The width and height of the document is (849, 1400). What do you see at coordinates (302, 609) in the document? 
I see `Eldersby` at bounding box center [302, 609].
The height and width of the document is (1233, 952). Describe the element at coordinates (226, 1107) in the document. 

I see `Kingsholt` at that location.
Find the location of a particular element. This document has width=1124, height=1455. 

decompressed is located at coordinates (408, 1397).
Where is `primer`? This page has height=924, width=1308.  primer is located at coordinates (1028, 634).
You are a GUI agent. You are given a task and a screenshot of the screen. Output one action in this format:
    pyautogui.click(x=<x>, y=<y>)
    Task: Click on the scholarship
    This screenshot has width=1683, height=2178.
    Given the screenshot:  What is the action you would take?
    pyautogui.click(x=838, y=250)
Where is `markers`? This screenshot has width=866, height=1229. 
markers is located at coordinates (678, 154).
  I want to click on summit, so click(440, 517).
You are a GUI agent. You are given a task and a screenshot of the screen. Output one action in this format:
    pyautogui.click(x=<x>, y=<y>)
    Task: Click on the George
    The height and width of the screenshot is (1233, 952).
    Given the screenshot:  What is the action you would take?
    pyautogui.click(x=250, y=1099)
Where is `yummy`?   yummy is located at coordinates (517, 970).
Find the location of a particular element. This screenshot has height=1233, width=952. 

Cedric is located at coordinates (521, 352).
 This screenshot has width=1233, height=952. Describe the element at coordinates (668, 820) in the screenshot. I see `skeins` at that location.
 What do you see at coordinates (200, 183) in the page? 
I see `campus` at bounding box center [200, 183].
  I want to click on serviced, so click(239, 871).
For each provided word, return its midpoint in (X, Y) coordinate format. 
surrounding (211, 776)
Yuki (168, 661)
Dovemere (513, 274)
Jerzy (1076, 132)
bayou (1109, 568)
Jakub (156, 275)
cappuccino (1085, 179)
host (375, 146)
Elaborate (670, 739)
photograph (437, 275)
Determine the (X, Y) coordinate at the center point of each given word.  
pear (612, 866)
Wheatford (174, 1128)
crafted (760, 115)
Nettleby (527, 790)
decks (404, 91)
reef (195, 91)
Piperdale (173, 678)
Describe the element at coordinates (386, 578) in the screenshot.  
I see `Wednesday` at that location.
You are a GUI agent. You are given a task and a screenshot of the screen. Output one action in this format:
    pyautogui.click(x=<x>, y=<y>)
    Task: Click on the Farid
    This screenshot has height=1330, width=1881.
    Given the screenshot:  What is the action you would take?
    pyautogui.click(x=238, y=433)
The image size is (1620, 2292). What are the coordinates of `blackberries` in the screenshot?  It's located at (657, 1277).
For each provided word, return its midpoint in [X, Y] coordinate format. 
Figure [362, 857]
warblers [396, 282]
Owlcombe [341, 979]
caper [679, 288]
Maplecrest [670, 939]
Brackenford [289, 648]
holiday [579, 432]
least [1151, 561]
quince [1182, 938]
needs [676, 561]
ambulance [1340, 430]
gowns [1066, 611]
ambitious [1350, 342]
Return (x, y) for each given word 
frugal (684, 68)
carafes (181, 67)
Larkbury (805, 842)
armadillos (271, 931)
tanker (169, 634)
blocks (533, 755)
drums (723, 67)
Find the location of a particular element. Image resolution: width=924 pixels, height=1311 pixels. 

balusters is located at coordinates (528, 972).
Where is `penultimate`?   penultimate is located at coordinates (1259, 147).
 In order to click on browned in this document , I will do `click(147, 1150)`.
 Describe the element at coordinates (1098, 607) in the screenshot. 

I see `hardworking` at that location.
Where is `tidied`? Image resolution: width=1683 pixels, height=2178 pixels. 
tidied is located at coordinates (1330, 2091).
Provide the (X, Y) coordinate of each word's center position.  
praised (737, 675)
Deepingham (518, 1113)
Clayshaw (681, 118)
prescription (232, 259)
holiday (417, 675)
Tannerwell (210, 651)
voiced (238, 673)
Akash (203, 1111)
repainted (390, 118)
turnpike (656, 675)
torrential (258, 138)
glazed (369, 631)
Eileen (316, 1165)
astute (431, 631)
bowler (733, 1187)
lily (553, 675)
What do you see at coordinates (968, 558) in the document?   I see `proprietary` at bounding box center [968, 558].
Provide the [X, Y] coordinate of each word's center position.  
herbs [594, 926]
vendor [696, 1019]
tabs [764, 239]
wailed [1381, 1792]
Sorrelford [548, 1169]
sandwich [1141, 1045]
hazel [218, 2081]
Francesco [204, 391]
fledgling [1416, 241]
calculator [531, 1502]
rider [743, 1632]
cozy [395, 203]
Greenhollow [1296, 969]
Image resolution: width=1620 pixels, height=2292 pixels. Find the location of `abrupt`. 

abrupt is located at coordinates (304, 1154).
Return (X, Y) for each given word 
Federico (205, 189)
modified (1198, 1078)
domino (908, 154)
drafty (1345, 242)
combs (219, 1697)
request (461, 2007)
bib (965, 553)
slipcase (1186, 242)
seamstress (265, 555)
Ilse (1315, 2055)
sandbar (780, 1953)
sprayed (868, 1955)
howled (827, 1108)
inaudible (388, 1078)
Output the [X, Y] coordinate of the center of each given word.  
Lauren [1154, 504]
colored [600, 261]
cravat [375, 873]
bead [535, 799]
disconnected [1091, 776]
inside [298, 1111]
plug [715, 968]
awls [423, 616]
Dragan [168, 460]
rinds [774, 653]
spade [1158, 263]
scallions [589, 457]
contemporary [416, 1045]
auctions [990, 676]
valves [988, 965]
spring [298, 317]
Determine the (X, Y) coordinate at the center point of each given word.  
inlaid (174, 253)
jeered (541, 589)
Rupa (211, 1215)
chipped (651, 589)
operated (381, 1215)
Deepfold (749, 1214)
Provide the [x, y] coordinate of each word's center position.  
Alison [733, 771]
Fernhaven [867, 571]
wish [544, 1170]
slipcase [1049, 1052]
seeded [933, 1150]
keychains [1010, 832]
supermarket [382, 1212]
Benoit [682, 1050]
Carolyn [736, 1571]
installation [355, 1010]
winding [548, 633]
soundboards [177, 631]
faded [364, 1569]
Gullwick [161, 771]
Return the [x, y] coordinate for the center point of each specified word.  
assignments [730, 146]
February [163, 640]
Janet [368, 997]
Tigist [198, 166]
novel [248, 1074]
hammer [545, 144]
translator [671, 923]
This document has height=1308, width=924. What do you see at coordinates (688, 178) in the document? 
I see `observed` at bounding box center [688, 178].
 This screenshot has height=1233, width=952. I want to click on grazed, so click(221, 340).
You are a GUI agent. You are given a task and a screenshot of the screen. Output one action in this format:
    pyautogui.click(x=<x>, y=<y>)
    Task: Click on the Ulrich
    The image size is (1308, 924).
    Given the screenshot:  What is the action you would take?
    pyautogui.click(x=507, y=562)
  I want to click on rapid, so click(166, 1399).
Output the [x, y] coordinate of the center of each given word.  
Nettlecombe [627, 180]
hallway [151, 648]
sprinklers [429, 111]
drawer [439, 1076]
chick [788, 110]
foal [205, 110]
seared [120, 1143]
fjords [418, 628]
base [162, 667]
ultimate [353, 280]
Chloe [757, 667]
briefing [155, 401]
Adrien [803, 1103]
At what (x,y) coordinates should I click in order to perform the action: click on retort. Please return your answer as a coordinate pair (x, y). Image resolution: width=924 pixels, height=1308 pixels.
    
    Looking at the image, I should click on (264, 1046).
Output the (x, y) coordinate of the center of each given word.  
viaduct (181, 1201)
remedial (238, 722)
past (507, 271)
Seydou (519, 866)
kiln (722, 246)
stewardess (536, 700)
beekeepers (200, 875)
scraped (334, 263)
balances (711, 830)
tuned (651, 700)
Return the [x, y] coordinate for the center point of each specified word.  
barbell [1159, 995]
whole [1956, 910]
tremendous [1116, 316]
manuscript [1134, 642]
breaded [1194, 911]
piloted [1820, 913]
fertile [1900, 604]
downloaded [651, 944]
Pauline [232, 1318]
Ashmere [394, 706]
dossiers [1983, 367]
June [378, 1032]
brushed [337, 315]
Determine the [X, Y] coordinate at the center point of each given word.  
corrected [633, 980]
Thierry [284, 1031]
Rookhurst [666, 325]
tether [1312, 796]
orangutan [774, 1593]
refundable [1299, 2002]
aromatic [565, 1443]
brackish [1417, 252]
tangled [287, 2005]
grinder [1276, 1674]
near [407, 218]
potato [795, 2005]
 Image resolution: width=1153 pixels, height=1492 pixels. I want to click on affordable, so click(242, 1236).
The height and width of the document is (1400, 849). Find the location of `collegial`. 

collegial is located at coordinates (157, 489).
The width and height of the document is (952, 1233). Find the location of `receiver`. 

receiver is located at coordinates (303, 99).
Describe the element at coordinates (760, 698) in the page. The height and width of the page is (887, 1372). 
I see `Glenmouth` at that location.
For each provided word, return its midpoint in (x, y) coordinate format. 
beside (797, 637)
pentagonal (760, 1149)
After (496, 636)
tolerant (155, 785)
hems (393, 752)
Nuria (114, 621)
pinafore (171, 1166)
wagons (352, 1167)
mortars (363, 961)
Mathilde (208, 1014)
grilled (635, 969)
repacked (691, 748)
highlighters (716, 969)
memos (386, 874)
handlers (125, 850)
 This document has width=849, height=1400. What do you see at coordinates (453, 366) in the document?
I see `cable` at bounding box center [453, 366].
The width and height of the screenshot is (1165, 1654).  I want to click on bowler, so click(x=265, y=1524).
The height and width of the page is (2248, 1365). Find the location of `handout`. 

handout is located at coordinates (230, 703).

◆ Your goal ◆
How many lines of the records above contain the string "size"? Matching is case-sensitive; reply with the number only.

◆ Expected answer ◆
2